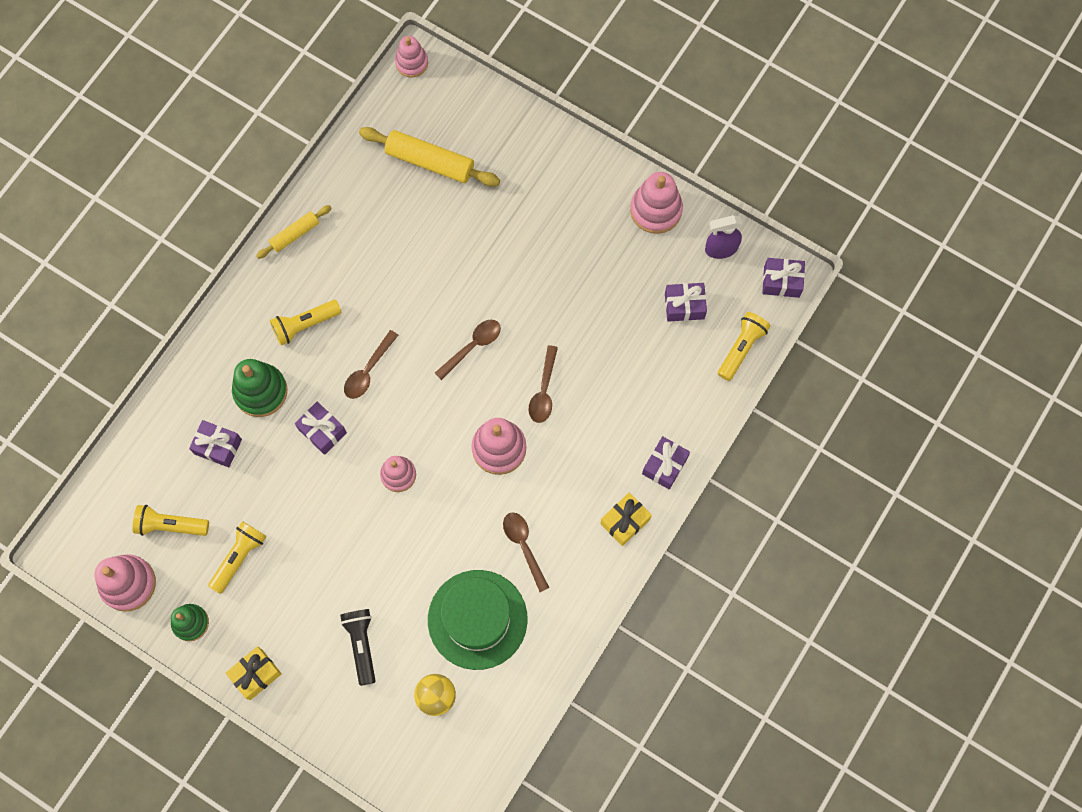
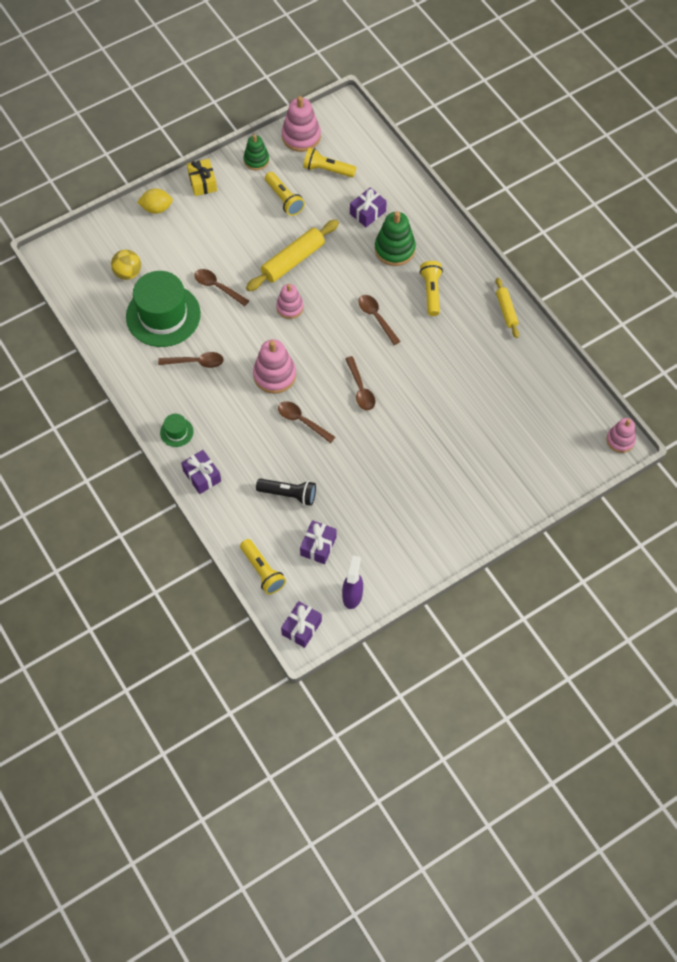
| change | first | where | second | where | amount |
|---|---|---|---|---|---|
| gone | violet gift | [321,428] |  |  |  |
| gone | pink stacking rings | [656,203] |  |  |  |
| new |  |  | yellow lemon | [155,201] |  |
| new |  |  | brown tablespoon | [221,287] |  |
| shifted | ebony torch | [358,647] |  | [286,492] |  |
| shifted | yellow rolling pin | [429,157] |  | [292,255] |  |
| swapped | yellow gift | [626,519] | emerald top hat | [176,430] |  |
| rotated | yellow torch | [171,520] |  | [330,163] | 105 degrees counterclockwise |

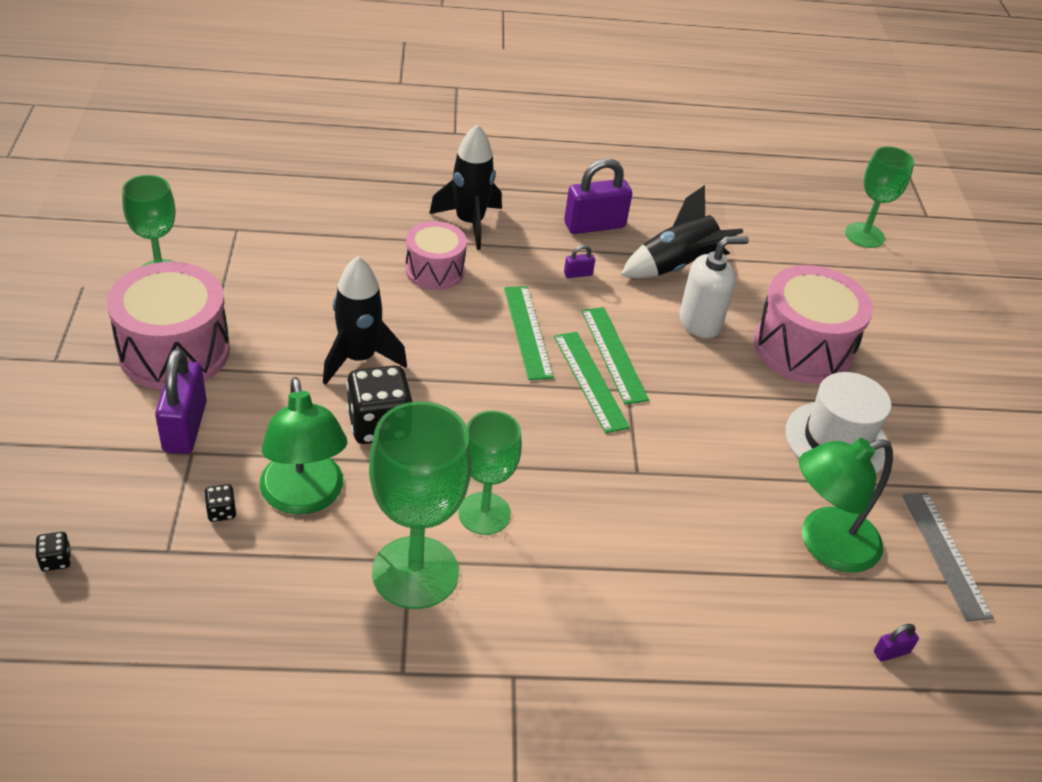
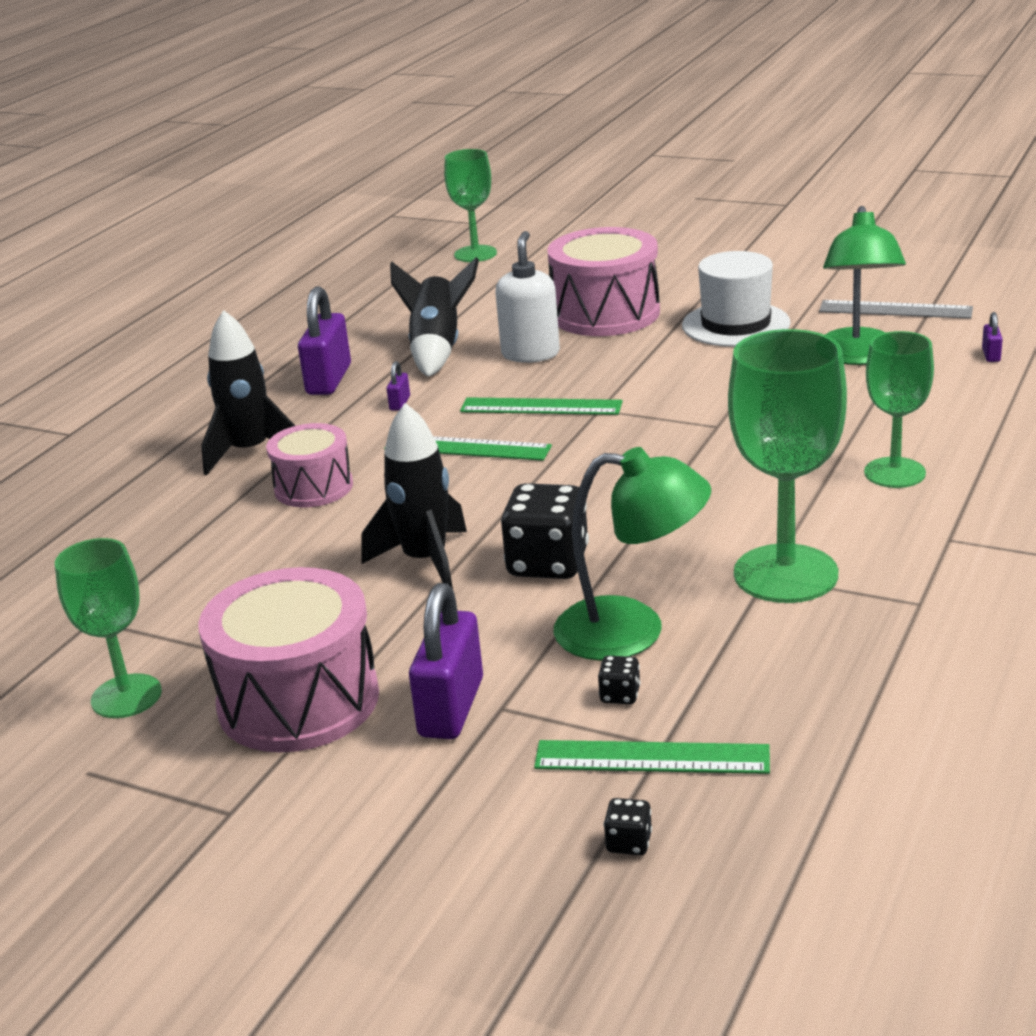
| change | first | where | second | where | amount |
|---|---|---|---|---|---|
| shifted | emerald chalice | [490,473] |  | [899,409] |  |
| shifted | emerald ruler | [592,382] |  | [652,757] |  |
| rotated | violet small lock | [181,401] |  | [446,661] | 75 degrees clockwise |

****************

WHAT IS BEING ASKED:
Copy every line above word for word and exclude the pictures.

RESULT FOR THIS EXERCISE:
| change | first | where | second | where | amount |
|---|---|---|---|---|---|
| gone | violet gift | [321,428] |  |  |  |
| gone | pink stacking rings | [656,203] |  |  |  |
| new |  |  | yellow lemon | [155,201] |  |
| new |  |  | brown tablespoon | [221,287] |  |
| shifted | ebony torch | [358,647] |  | [286,492] |  |
| shifted | yellow rolling pin | [429,157] |  | [292,255] |  |
| swapped | yellow gift | [626,519] | emerald top hat | [176,430] |  |
| rotated | yellow torch | [171,520] |  | [330,163] | 105 degrees counterclockwise |

| change | first | where | second | where | amount |
|---|---|---|---|---|---|
| shifted | emerald chalice | [490,473] |  | [899,409] |  |
| shifted | emerald ruler | [592,382] |  | [652,757] |  |
| rotated | violet small lock | [181,401] |  | [446,661] | 75 degrees clockwise |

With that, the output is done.